Dataset items:
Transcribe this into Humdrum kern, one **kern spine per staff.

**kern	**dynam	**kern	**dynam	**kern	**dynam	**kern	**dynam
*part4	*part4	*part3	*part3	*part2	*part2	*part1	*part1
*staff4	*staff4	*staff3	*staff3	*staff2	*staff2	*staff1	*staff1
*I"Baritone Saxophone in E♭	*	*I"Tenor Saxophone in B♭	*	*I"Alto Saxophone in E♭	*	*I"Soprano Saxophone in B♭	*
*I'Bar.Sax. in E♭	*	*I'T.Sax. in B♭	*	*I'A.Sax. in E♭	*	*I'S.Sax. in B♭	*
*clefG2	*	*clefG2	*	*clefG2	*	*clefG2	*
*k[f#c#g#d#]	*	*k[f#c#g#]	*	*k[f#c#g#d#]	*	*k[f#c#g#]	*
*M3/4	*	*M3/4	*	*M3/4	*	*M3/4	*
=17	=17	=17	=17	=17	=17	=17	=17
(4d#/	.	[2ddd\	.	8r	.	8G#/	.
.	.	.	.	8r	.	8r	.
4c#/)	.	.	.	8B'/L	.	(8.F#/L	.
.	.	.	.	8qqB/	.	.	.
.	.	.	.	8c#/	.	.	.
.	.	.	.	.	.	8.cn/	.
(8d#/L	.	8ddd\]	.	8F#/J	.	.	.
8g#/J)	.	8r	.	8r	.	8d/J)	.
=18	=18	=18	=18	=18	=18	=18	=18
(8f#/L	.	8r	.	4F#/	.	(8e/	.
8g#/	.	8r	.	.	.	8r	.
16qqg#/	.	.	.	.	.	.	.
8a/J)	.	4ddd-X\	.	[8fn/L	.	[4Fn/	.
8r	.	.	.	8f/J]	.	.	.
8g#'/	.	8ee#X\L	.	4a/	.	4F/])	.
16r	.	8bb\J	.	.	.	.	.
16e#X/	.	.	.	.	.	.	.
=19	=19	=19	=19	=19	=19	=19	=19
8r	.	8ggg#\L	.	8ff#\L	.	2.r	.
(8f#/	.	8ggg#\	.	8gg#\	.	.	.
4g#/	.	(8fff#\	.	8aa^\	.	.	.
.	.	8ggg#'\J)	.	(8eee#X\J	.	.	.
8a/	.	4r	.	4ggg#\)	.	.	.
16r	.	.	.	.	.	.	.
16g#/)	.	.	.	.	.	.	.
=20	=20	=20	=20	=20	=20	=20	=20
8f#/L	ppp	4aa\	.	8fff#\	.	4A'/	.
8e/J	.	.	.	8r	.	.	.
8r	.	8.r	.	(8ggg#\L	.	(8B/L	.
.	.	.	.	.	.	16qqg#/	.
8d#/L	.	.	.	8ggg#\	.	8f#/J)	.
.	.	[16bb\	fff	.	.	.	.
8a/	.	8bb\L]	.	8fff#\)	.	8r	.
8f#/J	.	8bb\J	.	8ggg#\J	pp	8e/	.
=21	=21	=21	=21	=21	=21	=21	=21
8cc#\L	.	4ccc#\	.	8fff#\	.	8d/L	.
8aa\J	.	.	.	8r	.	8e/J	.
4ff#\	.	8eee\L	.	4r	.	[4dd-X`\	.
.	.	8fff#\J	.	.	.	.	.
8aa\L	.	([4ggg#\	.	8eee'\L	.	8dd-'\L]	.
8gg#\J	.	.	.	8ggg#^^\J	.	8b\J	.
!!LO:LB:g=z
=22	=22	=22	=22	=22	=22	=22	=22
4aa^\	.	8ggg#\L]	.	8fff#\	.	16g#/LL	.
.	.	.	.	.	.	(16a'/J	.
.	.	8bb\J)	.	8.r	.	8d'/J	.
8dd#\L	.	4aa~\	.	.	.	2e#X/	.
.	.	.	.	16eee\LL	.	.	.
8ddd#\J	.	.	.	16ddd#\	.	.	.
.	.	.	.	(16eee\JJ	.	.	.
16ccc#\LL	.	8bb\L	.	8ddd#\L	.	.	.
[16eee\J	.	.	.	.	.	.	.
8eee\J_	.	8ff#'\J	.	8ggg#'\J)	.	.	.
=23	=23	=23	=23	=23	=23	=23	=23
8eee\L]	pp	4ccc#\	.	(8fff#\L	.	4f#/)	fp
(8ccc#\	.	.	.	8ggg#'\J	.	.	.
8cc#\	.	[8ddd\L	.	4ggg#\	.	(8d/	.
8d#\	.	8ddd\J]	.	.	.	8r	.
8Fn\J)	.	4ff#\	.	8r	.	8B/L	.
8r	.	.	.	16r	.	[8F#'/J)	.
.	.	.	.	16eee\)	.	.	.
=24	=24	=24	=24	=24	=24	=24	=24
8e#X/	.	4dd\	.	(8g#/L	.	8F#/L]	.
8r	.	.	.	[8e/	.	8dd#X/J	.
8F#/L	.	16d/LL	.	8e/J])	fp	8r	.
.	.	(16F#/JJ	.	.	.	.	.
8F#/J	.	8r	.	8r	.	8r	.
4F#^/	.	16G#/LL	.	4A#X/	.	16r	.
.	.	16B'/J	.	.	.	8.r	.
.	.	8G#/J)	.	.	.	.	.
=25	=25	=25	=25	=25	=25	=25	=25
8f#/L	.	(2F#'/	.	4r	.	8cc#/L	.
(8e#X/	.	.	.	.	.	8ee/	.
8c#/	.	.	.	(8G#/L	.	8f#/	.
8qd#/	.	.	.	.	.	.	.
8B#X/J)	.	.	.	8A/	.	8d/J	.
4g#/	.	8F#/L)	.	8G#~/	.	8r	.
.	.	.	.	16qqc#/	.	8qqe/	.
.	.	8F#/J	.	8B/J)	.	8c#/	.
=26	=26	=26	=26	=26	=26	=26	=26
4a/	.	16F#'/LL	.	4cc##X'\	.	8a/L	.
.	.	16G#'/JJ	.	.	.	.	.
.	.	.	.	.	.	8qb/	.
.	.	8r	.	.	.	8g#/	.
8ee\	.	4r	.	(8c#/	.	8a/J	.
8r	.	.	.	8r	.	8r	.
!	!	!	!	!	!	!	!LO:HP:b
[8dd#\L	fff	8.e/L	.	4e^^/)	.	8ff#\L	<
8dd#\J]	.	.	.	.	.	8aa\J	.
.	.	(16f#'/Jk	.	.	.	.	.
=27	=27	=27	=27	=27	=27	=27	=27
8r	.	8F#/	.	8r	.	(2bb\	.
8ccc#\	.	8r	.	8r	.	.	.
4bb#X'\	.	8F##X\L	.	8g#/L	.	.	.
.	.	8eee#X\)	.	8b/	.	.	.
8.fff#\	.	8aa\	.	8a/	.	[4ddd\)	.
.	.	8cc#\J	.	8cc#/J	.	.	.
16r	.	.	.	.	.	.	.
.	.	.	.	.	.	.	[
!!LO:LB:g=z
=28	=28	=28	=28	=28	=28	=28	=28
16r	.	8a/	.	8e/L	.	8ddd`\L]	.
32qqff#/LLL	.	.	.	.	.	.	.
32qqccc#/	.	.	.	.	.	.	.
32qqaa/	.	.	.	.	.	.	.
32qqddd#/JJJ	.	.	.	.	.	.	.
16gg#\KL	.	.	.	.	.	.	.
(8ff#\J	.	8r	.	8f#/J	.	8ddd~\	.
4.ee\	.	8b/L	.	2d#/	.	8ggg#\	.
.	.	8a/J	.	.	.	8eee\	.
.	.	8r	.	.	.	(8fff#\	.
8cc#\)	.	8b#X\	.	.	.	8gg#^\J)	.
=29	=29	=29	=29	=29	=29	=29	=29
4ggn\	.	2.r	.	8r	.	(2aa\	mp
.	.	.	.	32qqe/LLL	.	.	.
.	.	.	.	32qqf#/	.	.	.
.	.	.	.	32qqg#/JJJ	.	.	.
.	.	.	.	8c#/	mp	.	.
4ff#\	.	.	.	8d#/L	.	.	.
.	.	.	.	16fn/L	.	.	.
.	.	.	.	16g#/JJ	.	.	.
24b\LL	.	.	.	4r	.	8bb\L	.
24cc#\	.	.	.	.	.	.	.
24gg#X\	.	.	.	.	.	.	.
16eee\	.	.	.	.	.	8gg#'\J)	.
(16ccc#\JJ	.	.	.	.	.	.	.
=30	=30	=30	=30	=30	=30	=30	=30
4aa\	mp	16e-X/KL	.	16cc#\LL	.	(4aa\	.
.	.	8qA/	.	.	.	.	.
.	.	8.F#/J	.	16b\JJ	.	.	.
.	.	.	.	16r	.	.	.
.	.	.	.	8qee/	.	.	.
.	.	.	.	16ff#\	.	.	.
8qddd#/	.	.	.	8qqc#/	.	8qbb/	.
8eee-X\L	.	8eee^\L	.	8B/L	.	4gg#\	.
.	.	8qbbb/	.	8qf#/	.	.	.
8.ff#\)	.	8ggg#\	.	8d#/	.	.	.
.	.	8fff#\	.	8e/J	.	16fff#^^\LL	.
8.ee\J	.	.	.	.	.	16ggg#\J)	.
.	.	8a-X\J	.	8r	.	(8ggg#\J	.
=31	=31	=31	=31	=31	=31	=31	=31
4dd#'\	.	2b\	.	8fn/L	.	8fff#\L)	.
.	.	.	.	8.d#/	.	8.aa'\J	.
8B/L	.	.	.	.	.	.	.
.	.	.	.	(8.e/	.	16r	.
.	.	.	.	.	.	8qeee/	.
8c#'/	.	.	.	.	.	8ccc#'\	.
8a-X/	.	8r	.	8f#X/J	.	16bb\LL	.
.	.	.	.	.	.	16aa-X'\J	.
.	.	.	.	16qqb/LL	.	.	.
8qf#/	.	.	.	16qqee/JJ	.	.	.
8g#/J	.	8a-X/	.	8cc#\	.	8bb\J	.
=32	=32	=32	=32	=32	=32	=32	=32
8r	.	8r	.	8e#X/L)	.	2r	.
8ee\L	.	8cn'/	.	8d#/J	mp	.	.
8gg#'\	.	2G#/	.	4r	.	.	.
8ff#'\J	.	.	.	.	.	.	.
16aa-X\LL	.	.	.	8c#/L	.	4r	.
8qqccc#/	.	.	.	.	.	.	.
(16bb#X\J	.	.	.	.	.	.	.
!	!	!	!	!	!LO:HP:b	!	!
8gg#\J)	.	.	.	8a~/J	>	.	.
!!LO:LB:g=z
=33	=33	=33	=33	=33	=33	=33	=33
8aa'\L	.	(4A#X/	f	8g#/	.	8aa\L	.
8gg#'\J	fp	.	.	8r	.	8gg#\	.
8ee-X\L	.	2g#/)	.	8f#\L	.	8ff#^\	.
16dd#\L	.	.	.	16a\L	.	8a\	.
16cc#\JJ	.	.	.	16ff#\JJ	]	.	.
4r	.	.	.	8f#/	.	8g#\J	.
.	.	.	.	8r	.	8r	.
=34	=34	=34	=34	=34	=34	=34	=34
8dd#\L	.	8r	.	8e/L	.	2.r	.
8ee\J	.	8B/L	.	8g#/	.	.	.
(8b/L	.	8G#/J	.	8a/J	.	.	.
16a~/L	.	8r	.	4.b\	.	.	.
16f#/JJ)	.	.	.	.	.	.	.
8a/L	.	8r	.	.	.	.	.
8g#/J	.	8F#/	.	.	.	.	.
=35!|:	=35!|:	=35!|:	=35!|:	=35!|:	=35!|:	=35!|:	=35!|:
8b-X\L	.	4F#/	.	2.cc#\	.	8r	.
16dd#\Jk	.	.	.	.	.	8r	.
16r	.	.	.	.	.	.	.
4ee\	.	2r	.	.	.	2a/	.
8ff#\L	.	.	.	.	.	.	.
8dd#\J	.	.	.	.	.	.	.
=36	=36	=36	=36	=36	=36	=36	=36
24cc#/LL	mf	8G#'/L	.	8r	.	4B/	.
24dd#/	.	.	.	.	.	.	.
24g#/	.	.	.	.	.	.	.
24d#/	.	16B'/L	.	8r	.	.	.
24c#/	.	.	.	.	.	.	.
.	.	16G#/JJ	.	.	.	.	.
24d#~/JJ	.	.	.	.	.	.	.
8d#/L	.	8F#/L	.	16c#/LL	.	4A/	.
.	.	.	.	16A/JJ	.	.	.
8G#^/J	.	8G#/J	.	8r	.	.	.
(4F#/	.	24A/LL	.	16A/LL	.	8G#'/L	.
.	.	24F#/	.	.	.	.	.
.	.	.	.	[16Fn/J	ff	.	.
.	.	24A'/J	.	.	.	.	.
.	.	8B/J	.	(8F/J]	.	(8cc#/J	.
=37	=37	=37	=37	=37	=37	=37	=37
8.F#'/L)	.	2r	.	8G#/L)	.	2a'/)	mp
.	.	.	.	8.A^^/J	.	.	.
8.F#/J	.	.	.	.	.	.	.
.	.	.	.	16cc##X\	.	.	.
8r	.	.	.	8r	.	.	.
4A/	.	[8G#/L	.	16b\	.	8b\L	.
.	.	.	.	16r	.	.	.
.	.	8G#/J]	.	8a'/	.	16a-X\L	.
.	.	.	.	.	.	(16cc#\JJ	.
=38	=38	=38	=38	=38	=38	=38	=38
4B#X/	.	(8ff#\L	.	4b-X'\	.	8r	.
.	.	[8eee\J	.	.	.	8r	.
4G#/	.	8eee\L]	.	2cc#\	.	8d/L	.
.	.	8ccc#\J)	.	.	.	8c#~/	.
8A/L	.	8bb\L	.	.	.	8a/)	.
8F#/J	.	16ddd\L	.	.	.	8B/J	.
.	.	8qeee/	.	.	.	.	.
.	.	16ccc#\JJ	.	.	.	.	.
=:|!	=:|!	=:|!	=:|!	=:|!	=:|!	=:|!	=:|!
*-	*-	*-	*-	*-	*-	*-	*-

→ **EXERCISE DETAILS**: Identify every line in the listing above that contains the string "kern", and copy each such line in full.

→ **PROBLEM SOLUTION**:
Transcribe this into Humdrum kern, one **kern spine per staff.
**kern	**dynam	**kern	**dynam	**kern	**dynam	**kern	**dynam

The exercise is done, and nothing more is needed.